╭──

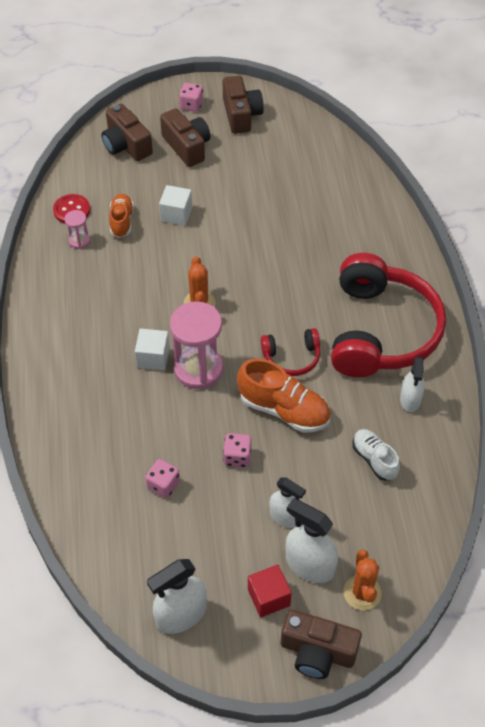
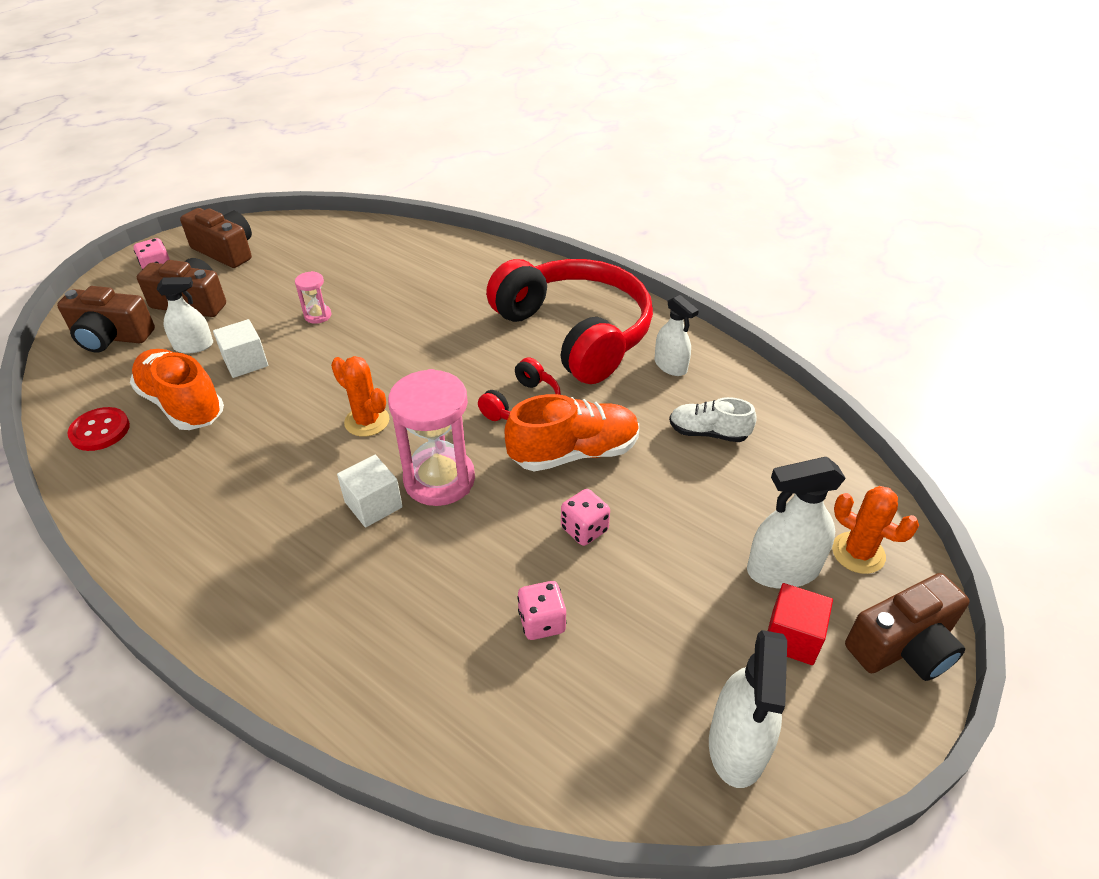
camera: 45 degrees left, 10 degrees down
(79, 241) = (143, 453): pink hourglass -> pink hourglass (318, 315)
(121, 221) = (182, 404): orange shoe -> orange shoe, size x1.62
(285, 516) = (702, 545): white spray bottle -> white spray bottle (194, 346)

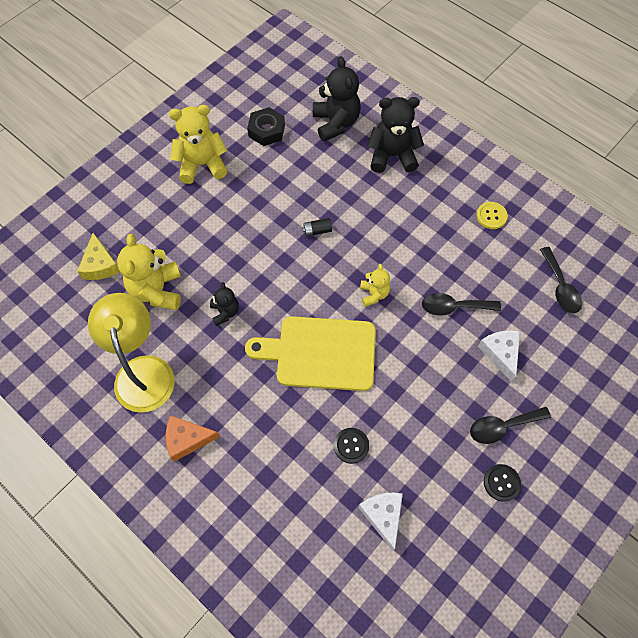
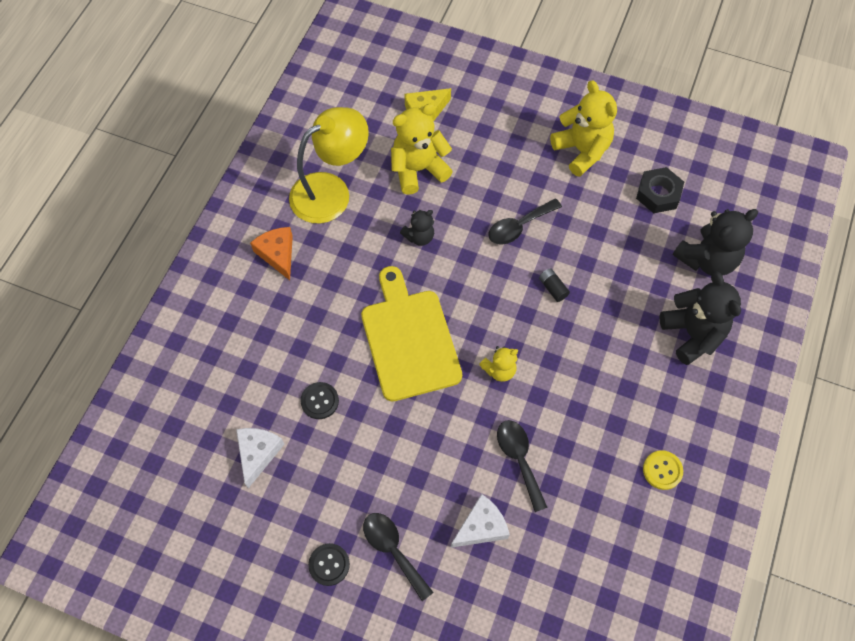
camera: 70 degrees right, 0 degrees up
(383, 516) = (258, 453): white cheese -> white cheese turned 45 degrees counterclockwise
(560, 287) = (599, 577): black spoon -> black spoon (519, 226)

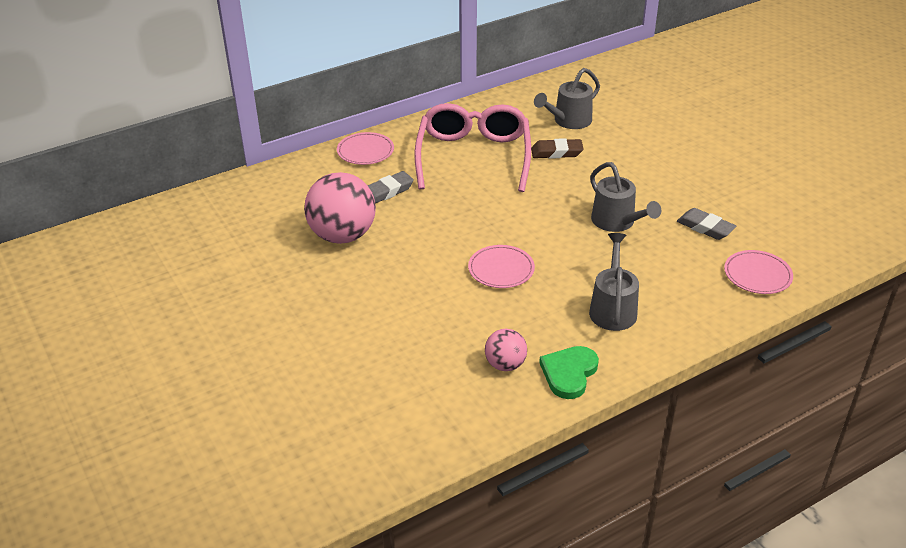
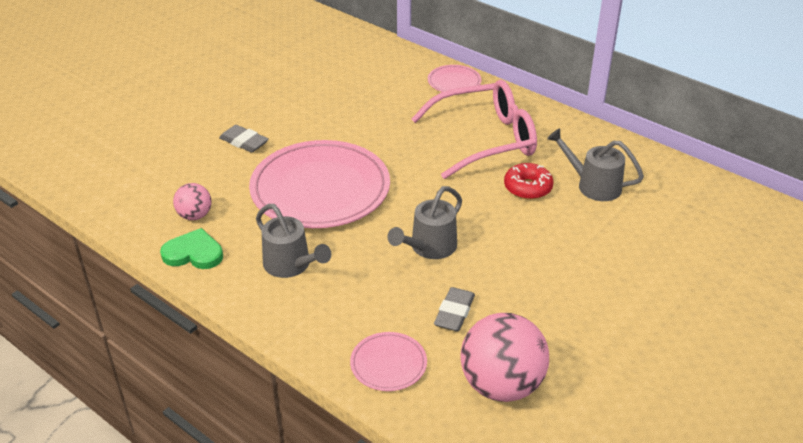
camera: 70 degrees right, 0 degrees up
(342, 236) = (328, 100): pink ball -> pink ball (501, 385)
(387, 192) = (400, 106): grey eraser -> grey eraser (244, 142)
(501, 269) = (320, 189): pink plate -> pink plate, size x2.23
(556, 152) = (527, 188): brown eraser -> red donut
(612, 308) = (291, 265): grey watering can -> grey watering can turned 60 degrees clockwise

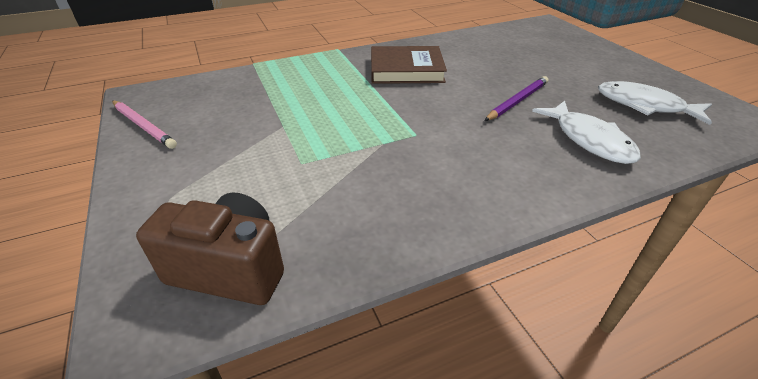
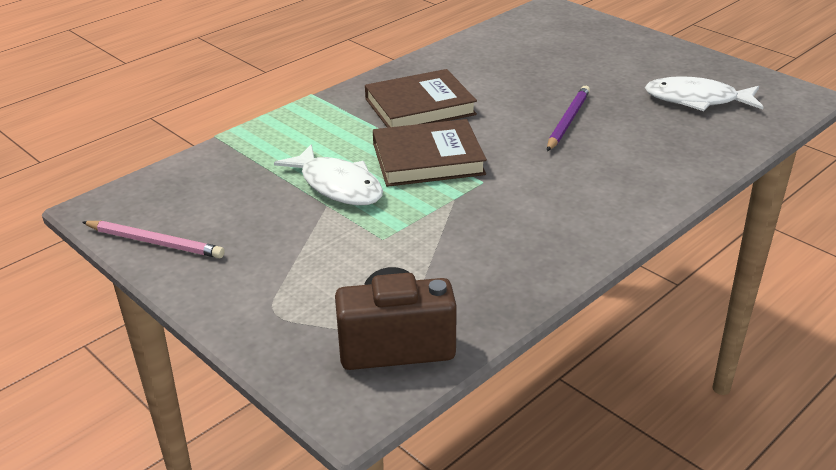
camera: 20 degrees left, 5 degrees down
(385, 107) = (428, 159): none -> brown book
(589, 140) = (657, 149): white fish -> white fish (338, 186)

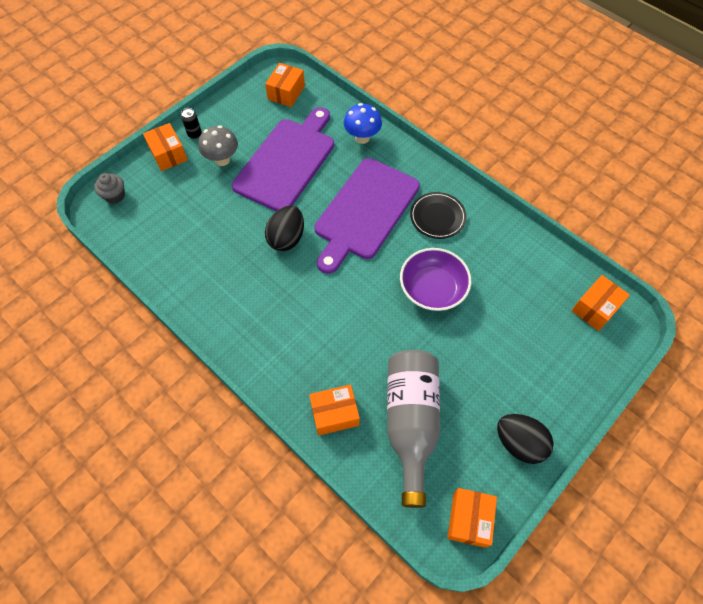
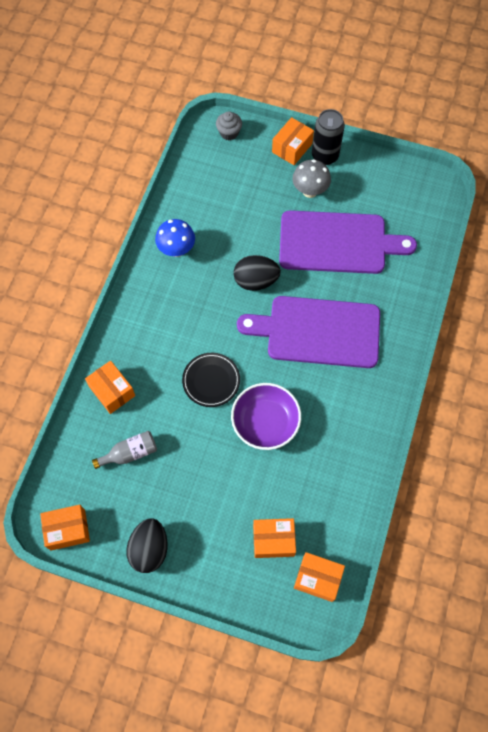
camera: 65 degrees right, 5 degrees up
(194, 134) = (325, 156): black can -> black can, size x1.90
(286, 92) = (418, 204): orange box -> orange box (273, 540)
(362, 138) = (402, 293): blue mushroom -> blue mushroom (177, 250)
(411, 422) = (130, 453): grey bottle -> grey bottle, size x0.49
(437, 217) = (346, 397): black plate -> black plate (211, 381)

╰──

Write out the records word for word. Pictures stay out.

camera: 45 degrees left, 10 degrees down
(79, 241) = (143, 453): pink hourglass -> pink hourglass (318, 315)
(121, 221) = (182, 404): orange shoe -> orange shoe, size x1.62
(285, 516) = (702, 545): white spray bottle -> white spray bottle (194, 346)

camera: 70 degrees right, 0 degrees up
(383, 516) = (258, 453): white cheese -> white cheese turned 45 degrees counterclockwise
(560, 287) = (599, 577): black spoon -> black spoon (519, 226)

camera: 70 degrees right, 0 degrees up
(342, 236) = (328, 100): pink ball -> pink ball (501, 385)
(387, 192) = (400, 106): grey eraser -> grey eraser (244, 142)
(501, 269) = (320, 189): pink plate -> pink plate, size x2.23
(556, 152) = (527, 188): brown eraser -> red donut
(612, 308) = (291, 265): grey watering can -> grey watering can turned 60 degrees clockwise

camera: 20 degrees left, 5 degrees down
(385, 107) = (428, 159): none -> brown book
(589, 140) = (657, 149): white fish -> white fish (338, 186)

camera: 65 degrees right, 5 degrees up
(194, 134) = (325, 156): black can -> black can, size x1.90
(286, 92) = (418, 204): orange box -> orange box (273, 540)
(362, 138) = (402, 293): blue mushroom -> blue mushroom (177, 250)
(411, 422) = (130, 453): grey bottle -> grey bottle, size x0.49
(437, 217) = (346, 397): black plate -> black plate (211, 381)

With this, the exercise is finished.